**Task requirements**.
Print exactly the lines from the one containing "Segment every instance" through the last line of the listing, both included.

# Input for this task start

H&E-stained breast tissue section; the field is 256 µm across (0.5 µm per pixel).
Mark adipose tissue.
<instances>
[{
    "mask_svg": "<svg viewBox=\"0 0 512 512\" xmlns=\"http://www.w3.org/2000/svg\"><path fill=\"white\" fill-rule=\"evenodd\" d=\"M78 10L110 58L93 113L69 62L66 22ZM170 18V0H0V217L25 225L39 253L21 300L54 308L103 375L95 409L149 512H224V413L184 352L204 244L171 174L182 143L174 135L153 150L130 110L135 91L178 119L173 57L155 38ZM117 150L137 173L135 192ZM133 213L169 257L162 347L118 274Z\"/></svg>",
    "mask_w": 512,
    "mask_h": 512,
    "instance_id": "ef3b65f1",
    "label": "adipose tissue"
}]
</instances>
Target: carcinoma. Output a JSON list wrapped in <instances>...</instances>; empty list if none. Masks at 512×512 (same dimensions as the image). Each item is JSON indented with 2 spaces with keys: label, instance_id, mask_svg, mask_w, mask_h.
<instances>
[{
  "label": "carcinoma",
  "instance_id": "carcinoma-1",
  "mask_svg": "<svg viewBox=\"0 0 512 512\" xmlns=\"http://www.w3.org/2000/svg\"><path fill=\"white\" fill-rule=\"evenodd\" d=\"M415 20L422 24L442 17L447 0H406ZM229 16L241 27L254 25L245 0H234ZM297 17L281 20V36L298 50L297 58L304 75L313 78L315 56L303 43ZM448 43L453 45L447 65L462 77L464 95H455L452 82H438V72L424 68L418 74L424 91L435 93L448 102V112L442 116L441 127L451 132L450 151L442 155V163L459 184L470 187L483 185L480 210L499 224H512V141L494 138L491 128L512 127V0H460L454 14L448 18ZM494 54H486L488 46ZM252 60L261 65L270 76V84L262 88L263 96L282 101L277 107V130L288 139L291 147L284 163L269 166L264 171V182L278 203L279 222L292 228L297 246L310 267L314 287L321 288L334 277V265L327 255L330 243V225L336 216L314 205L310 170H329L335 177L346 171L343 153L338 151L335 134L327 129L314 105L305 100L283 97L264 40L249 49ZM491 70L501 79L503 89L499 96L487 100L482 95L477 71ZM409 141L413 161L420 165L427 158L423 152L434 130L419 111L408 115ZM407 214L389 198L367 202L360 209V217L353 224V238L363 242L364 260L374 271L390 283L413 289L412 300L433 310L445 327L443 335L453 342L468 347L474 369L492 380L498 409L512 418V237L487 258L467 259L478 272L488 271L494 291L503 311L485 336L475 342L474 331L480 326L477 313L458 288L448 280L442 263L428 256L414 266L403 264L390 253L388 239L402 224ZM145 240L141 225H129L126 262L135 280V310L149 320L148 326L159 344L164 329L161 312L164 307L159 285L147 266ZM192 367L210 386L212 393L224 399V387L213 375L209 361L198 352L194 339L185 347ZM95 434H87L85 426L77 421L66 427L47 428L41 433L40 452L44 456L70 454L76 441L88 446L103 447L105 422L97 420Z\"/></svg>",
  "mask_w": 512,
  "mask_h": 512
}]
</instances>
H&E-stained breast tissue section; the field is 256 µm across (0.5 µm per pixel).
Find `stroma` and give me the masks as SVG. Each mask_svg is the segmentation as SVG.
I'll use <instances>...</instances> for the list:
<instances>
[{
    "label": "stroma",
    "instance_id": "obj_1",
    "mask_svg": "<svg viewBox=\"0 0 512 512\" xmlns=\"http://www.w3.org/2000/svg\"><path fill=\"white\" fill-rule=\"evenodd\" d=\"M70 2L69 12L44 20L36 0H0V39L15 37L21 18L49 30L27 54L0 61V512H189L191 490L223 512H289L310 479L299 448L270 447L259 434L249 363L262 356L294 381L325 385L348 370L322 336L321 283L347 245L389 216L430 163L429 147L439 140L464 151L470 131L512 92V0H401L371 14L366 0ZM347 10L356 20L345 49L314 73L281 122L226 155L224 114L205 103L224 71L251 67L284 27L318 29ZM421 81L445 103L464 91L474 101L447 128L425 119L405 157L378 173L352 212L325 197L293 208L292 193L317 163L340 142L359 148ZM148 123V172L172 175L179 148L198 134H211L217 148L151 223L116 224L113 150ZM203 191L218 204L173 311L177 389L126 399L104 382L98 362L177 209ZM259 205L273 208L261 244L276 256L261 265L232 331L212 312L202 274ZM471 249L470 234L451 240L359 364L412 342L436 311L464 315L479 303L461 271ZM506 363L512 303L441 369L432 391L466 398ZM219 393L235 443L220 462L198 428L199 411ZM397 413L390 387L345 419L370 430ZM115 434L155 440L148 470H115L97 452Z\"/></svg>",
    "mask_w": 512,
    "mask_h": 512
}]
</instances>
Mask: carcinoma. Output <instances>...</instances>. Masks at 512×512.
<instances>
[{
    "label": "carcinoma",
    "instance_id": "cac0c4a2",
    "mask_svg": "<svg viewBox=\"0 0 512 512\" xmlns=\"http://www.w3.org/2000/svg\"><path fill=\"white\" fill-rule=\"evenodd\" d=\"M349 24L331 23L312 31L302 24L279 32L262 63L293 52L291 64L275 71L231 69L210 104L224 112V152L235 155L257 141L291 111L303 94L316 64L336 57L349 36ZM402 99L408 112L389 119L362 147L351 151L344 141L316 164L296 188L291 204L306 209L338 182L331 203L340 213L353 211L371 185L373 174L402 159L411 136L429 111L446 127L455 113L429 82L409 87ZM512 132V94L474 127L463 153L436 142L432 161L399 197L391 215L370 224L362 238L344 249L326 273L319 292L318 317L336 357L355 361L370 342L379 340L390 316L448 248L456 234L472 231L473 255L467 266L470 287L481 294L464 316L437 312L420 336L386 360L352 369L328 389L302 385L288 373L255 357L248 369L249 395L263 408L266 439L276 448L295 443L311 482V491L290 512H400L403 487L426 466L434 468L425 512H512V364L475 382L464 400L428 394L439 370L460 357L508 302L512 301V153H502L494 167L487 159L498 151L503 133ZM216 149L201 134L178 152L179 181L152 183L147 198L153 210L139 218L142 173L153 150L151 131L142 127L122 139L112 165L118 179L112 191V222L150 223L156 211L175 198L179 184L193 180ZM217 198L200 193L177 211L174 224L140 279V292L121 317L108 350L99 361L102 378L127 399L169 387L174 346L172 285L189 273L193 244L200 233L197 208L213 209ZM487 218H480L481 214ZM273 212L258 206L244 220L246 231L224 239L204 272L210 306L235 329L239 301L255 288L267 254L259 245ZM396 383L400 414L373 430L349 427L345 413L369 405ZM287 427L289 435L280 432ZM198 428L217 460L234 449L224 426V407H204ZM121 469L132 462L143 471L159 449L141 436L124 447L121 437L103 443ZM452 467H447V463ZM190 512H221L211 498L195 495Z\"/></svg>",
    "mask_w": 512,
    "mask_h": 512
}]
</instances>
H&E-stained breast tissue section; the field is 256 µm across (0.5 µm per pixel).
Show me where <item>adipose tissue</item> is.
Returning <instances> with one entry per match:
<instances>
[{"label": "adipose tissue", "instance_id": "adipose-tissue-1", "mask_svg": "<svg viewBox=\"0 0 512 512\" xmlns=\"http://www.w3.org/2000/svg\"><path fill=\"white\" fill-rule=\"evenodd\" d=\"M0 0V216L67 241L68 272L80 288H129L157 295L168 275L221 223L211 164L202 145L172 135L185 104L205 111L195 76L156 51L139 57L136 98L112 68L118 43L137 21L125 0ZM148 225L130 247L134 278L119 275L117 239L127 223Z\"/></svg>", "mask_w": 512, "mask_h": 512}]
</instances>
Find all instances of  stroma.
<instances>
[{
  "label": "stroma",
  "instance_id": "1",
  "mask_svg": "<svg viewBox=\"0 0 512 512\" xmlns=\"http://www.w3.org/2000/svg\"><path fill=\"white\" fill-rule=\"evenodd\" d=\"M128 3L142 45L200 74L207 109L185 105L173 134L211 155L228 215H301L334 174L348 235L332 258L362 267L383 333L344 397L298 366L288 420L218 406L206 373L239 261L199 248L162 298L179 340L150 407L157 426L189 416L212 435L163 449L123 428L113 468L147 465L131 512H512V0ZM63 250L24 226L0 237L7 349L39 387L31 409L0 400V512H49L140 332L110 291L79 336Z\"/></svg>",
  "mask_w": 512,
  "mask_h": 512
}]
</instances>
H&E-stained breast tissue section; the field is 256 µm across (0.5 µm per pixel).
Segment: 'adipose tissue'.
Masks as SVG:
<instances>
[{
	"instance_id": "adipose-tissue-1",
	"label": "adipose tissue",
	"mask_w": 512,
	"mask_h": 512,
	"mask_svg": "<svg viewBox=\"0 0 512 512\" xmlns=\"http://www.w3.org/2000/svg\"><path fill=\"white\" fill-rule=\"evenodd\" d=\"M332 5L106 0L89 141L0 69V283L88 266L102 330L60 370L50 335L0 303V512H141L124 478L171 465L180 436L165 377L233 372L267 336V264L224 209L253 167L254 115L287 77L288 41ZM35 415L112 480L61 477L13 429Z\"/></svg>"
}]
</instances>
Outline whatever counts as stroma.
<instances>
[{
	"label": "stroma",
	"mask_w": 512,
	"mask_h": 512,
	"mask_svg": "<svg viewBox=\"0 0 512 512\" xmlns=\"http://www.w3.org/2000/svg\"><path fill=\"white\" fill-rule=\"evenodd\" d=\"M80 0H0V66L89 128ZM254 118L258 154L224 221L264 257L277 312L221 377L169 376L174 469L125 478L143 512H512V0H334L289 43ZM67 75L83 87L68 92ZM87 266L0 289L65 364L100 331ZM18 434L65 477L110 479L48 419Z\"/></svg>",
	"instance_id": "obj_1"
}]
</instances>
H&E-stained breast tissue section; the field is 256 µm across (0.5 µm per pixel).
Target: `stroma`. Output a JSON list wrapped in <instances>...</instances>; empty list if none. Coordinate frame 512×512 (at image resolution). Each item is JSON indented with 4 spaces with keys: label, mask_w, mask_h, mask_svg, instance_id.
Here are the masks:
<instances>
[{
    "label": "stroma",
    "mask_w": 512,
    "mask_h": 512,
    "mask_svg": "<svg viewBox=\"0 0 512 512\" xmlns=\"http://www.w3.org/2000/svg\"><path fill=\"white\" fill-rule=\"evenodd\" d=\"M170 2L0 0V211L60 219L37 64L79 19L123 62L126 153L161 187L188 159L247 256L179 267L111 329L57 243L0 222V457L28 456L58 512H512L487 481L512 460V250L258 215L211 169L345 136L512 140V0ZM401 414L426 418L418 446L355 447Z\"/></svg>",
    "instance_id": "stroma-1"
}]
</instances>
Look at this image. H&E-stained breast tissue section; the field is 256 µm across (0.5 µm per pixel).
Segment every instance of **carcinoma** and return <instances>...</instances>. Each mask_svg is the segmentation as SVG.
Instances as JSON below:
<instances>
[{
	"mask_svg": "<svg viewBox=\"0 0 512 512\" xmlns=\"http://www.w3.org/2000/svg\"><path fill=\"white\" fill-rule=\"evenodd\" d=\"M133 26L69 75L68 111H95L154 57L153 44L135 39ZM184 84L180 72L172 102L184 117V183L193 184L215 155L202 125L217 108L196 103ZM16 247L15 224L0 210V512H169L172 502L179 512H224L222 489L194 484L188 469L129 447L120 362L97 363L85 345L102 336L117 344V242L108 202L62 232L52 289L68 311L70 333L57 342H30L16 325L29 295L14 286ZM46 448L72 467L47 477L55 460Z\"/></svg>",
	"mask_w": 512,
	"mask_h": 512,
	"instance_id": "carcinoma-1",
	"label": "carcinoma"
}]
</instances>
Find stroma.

# Input for this task end

**Exercise response**.
Segment every instance of **carcinoma** and return <instances>...</instances>. Each mask_svg is the segmentation as SVG.
Instances as JSON below:
<instances>
[{
	"mask_svg": "<svg viewBox=\"0 0 512 512\" xmlns=\"http://www.w3.org/2000/svg\"><path fill=\"white\" fill-rule=\"evenodd\" d=\"M133 26L69 75L68 111H95L154 57L153 44L135 39ZM184 84L180 72L172 102L184 117V183L193 184L215 155L202 125L217 108L196 103ZM16 247L15 224L0 210V512H169L172 502L179 512H224L222 489L194 484L188 469L129 447L120 362L97 363L85 345L102 336L117 344V242L108 202L62 232L52 289L68 311L70 333L57 342H30L16 325L29 295L14 286ZM46 448L72 467L47 477L55 460Z\"/></svg>",
	"mask_w": 512,
	"mask_h": 512,
	"instance_id": "carcinoma-1",
	"label": "carcinoma"
}]
</instances>
Find stroma.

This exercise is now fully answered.